INFORMATION SUPPLIED.

'''

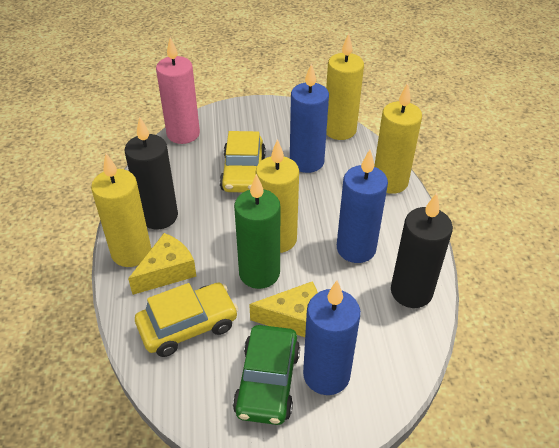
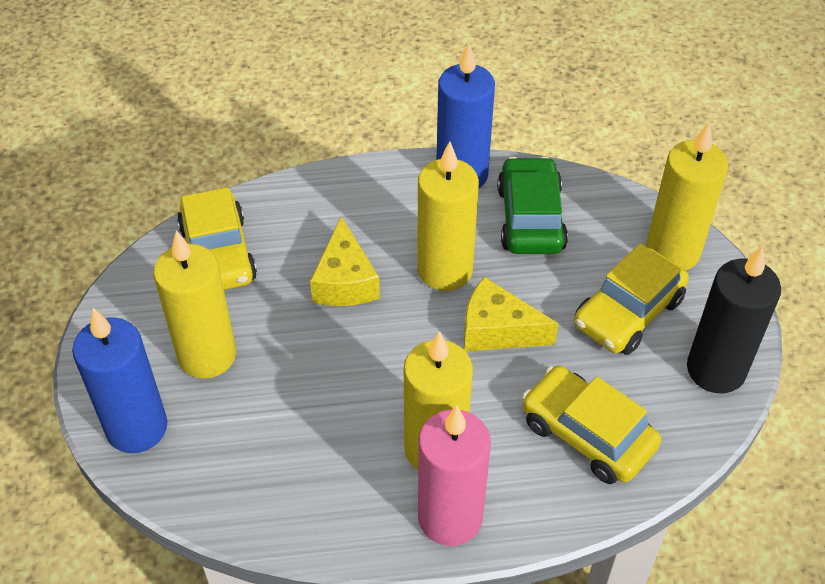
black candle: 2 -> 1
blue candle: 3 -> 2
green candle: 1 -> 0
yellow car: 2 -> 3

'''

WHAT YOU SHOULD DO.
Could you copy the lines above exactly and skip the images?

TASK RESULT.
black candle: 2 -> 1
blue candle: 3 -> 2
green candle: 1 -> 0
yellow car: 2 -> 3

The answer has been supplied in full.